* [Task description]
If a line below contains "white", count it. Report the final total and nothing more.

* [Stored data]
============
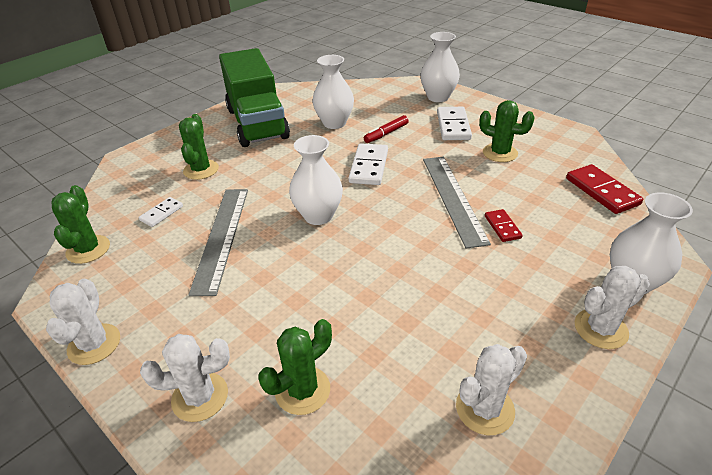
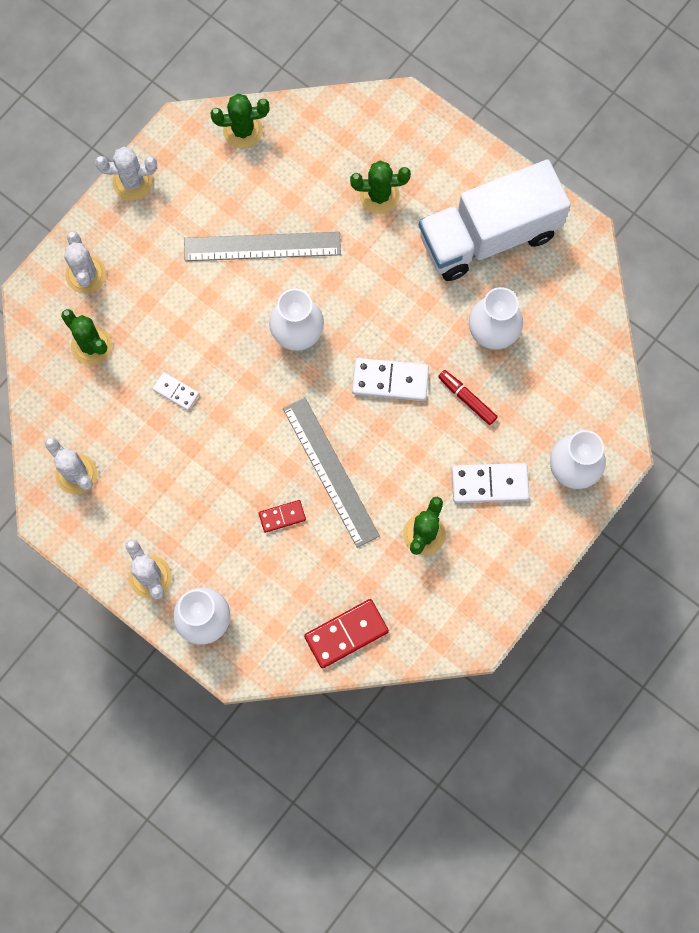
camera: 85 degrees right, 35 degrees up
(161, 213) = (298, 178): white domino -> white domino (176, 391)
(257, 123) = (489, 236): green truck -> white truck
(453, 198) = (330, 471): grey ruler -> grey ruler turned 75 degrees clockwise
============
* [Answer space]
2